* [Action item] Begin at the line below that has "R7: 1.2k (GND, IC4/RST) -> none" and stop after the line that has "Q1: NMOS (G". Please restate only those lines, word for word.
○ ○ ○
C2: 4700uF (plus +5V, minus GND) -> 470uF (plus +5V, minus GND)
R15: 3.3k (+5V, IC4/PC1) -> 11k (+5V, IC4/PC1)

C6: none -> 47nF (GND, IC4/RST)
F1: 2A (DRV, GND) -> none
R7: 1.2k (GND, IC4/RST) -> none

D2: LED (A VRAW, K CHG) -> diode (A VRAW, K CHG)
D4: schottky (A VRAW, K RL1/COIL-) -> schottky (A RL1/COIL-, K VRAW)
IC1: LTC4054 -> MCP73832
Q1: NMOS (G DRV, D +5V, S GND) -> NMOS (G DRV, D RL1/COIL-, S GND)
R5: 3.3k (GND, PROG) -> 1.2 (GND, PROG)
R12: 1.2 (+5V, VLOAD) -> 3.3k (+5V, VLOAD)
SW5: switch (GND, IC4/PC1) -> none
○ ○ ○
* [Response to this task]
R7: 1.2k (GND, IC4/RST) -> none

D2: LED (A VRAW, K CHG) -> diode (A VRAW, K CHG)
D4: schottky (A VRAW, K RL1/COIL-) -> schottky (A RL1/COIL-, K VRAW)
IC1: LTC4054 -> MCP73832
Q1: NMOS (G DRV, D +5V, S GND) -> NMOS (G DRV, D RL1/COIL-, S GND)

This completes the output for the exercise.